### [What to work on]
What you return must match the records word for word, except that images are dropped.

◇ ◇ ◇ ◇ ◇ ◇ ◇

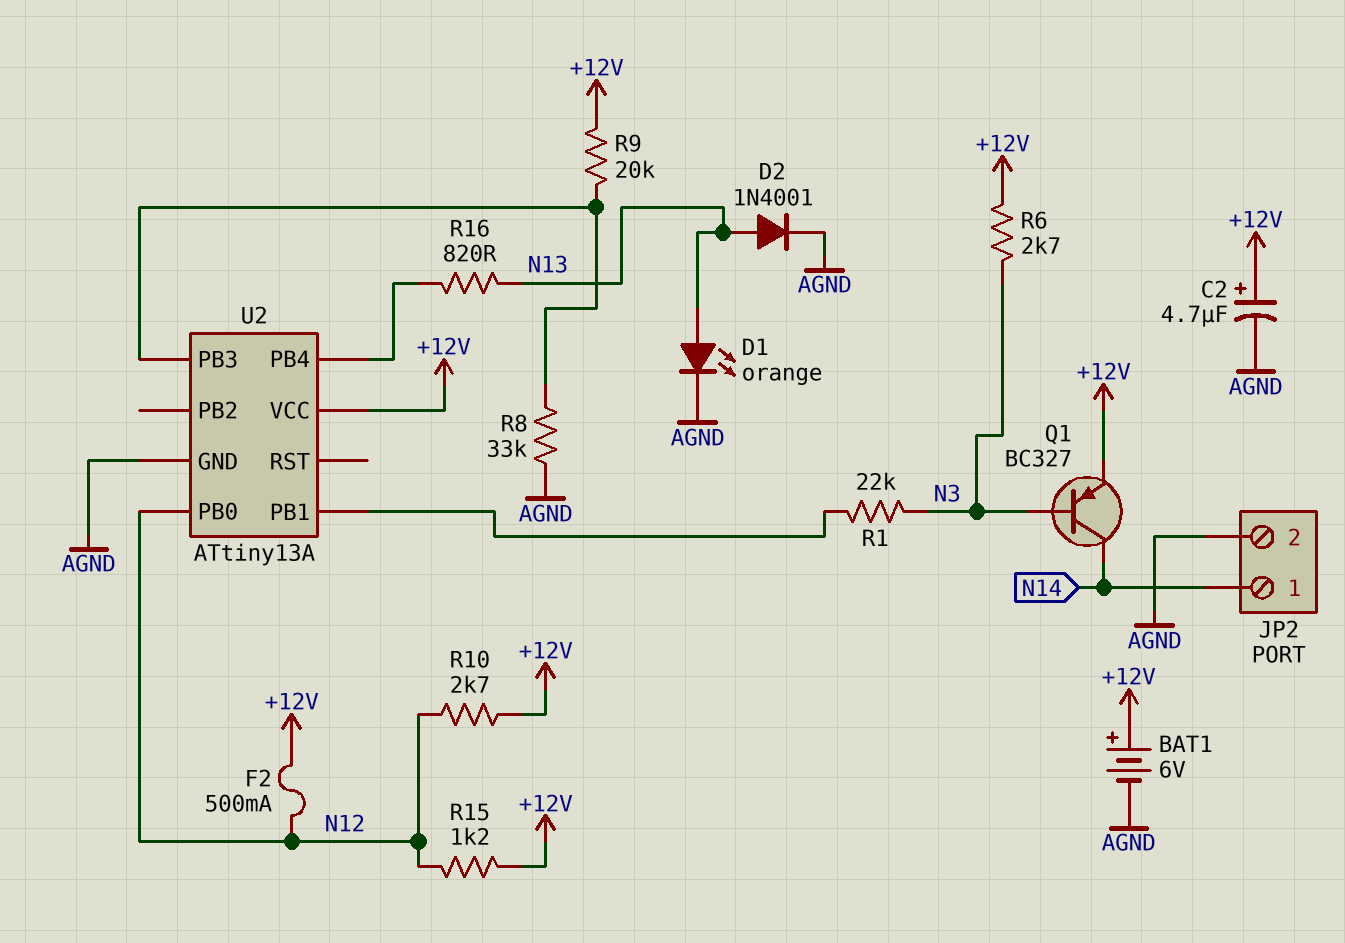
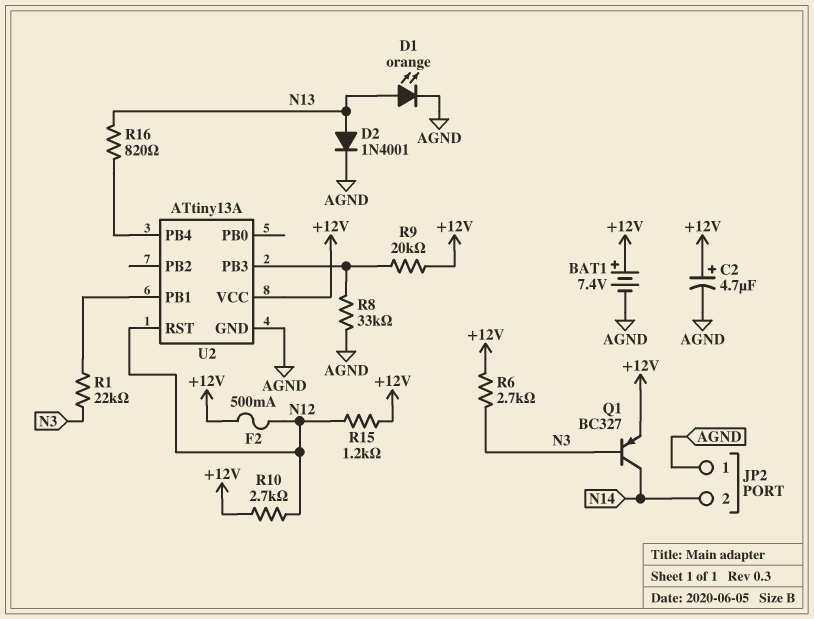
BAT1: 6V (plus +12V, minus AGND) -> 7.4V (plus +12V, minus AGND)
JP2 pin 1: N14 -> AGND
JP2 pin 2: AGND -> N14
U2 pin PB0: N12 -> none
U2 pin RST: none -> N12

◇ ◇ ◇ ◇ ◇ ◇ ◇

### [Exercise response]
BAT1: 6V (plus +12V, minus AGND) -> 7.4V (plus +12V, minus AGND)
JP2 pin 1: N14 -> AGND
JP2 pin 2: AGND -> N14
U2 pin PB0: N12 -> none
U2 pin RST: none -> N12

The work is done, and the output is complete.